> **EXERCISE PROMPT**
Across the material below, how many lines contain the word "plus"? Give only the number.

> **INPUT**
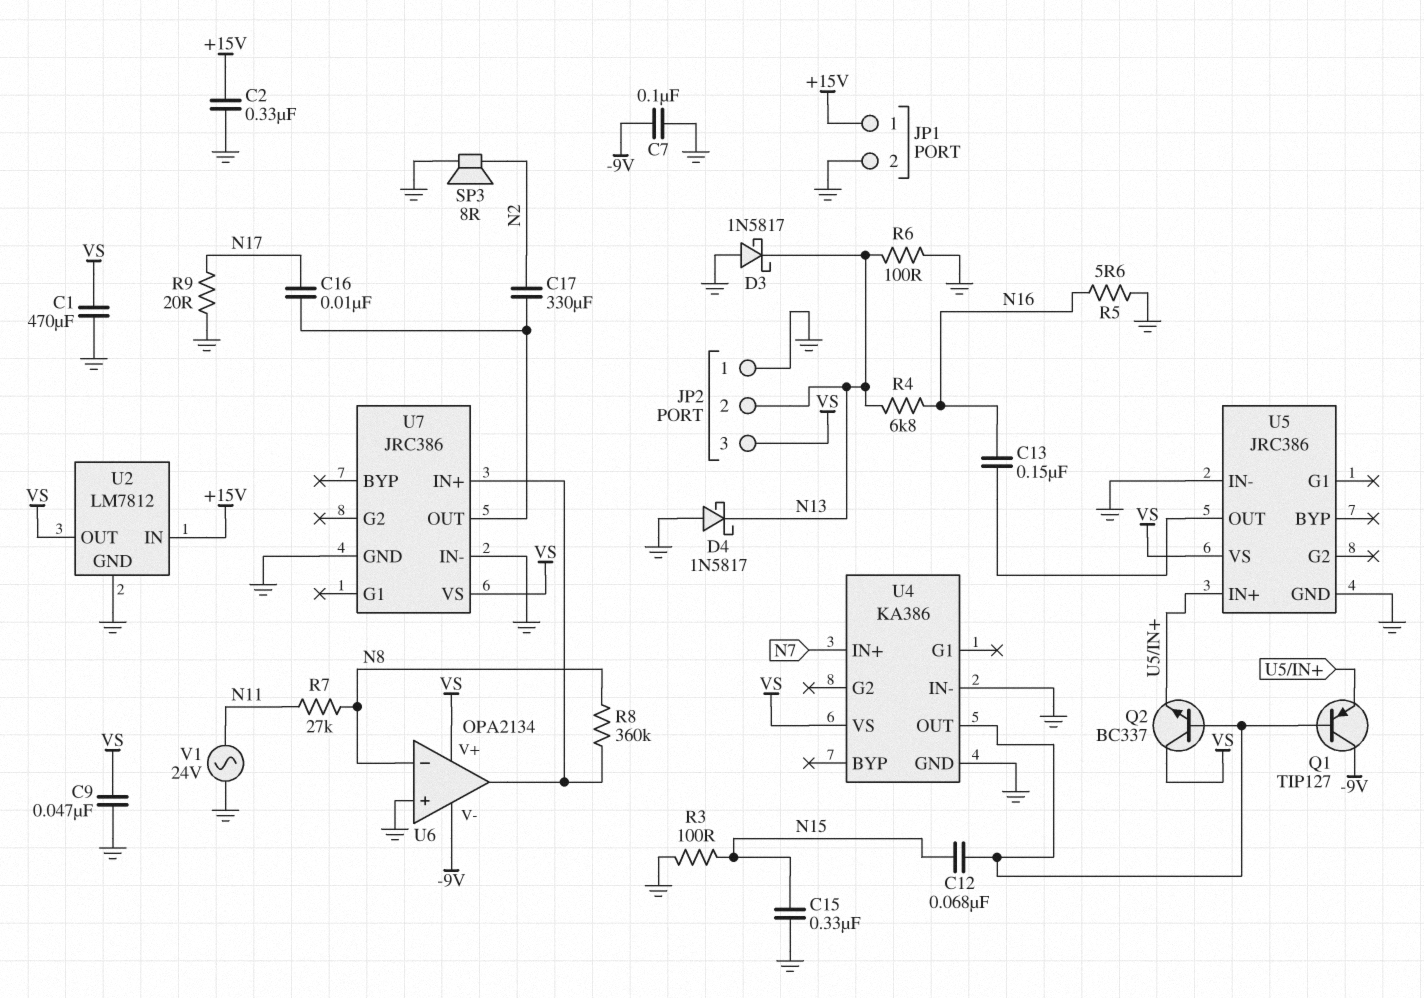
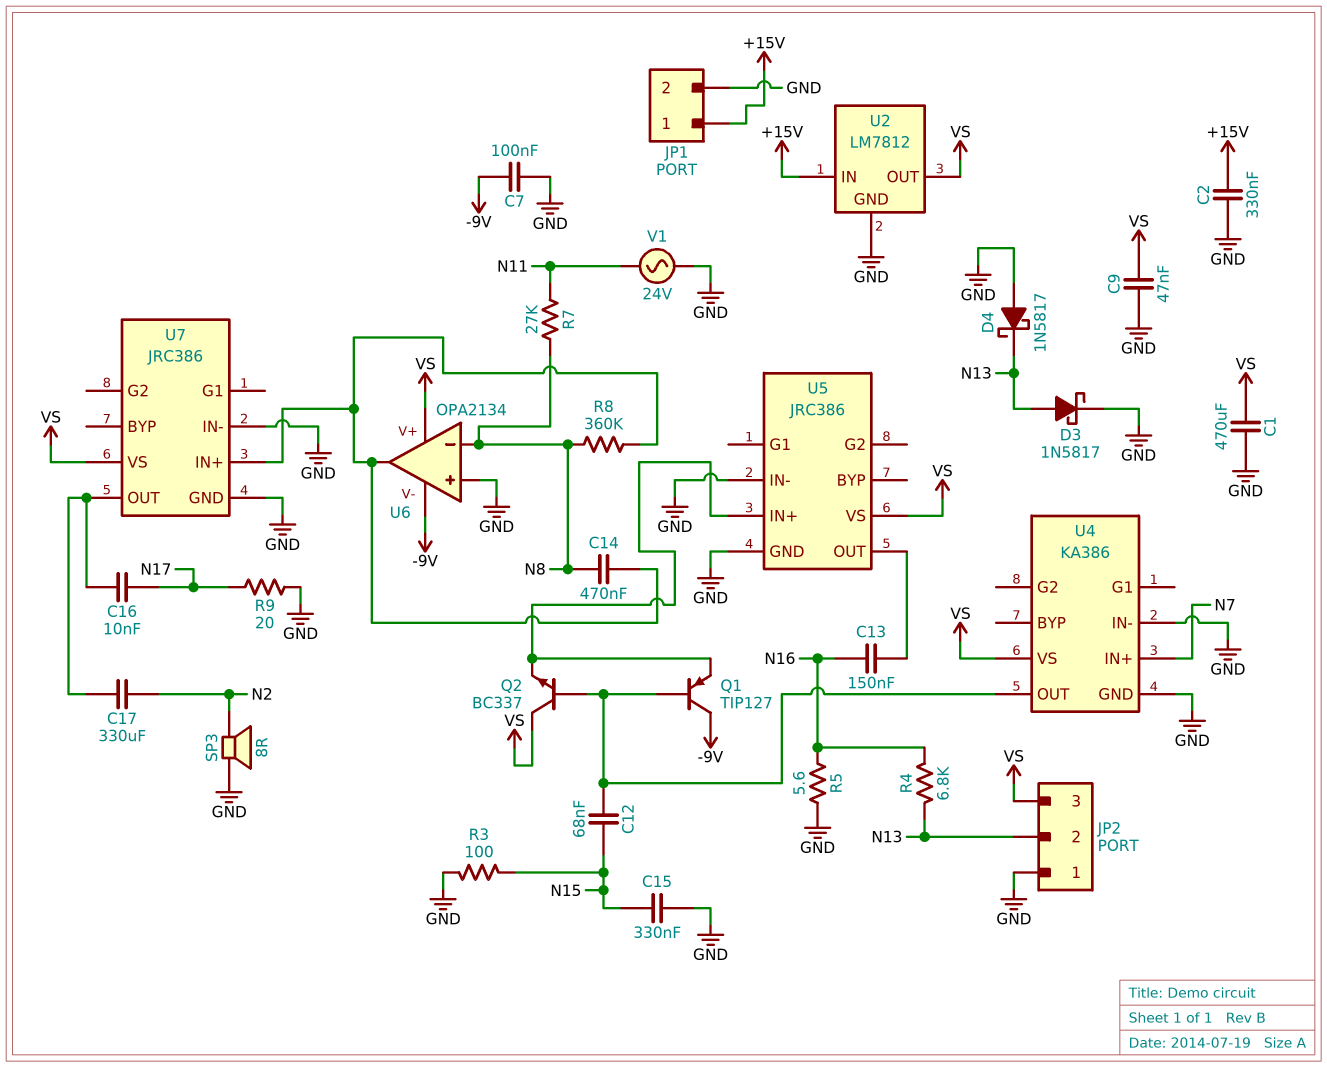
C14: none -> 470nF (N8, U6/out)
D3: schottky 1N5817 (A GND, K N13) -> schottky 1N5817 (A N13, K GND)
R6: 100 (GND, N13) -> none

...

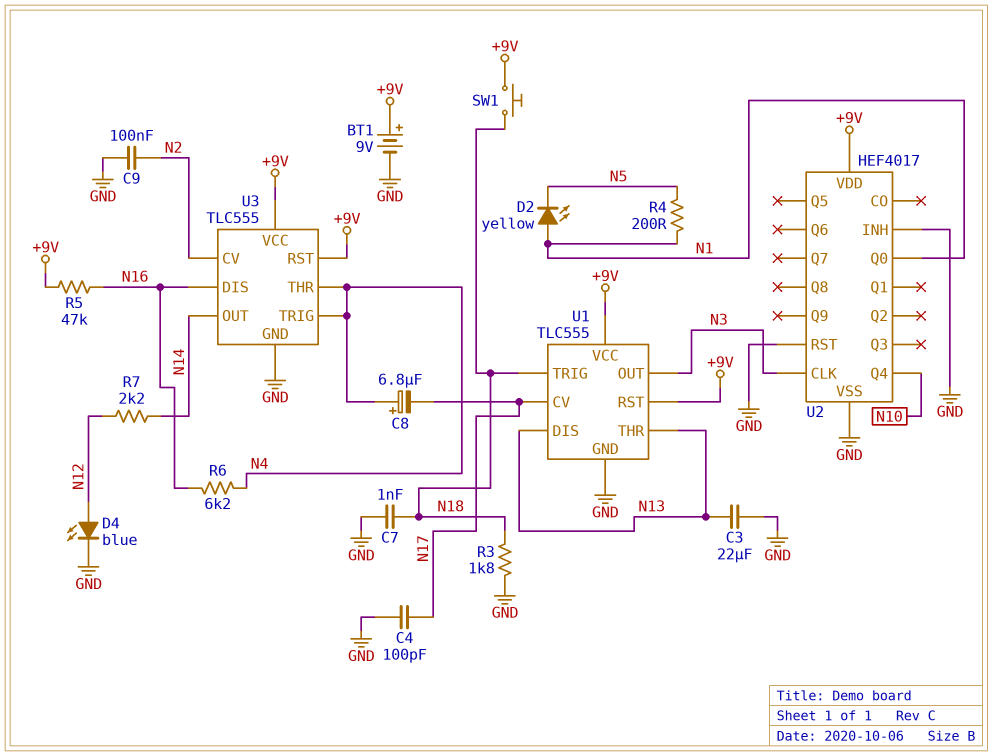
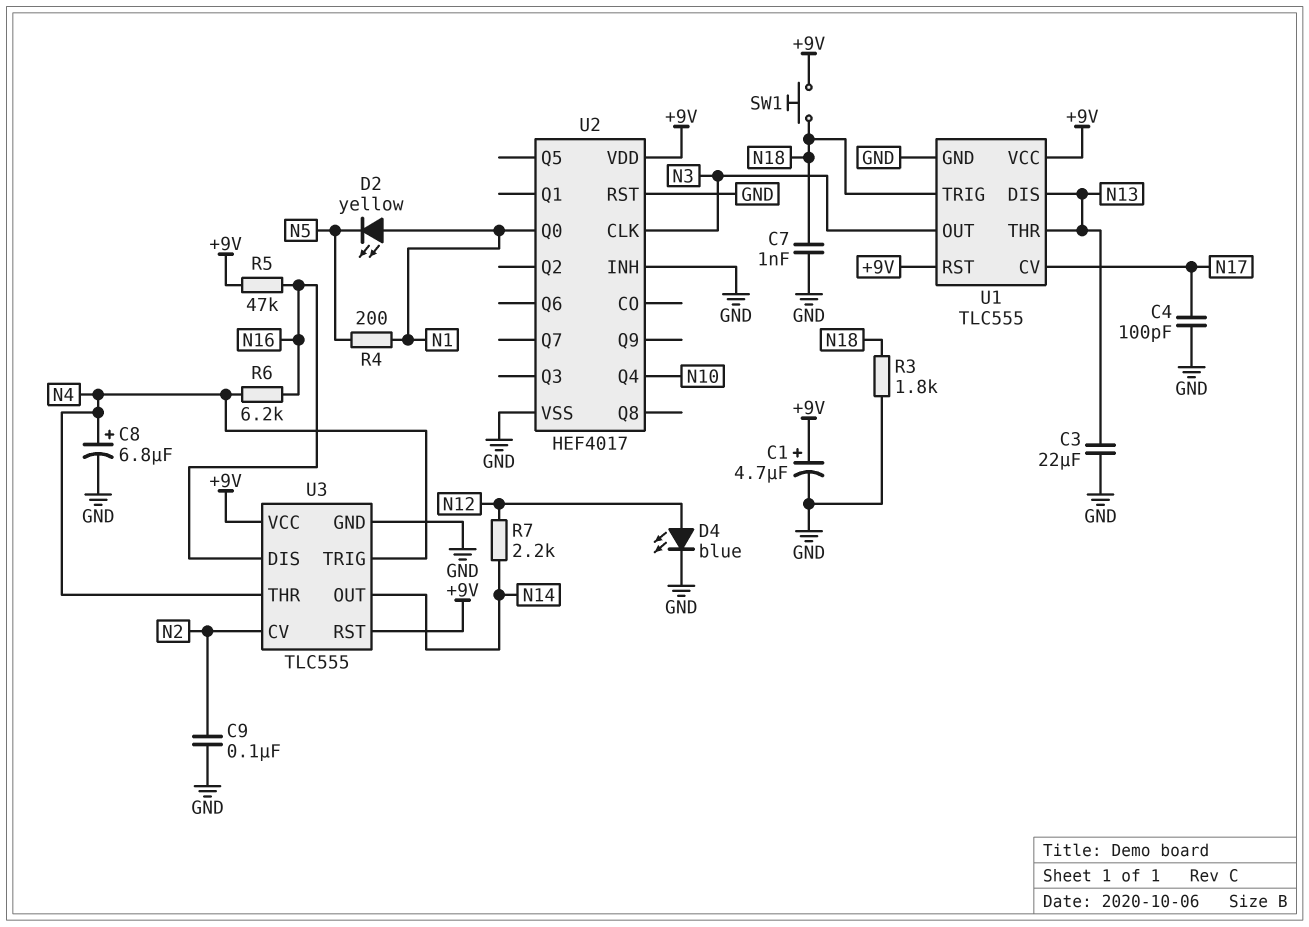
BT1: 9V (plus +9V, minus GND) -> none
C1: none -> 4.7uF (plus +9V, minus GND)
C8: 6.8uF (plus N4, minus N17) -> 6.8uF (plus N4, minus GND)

> **WRITTEN SOLUTION**
3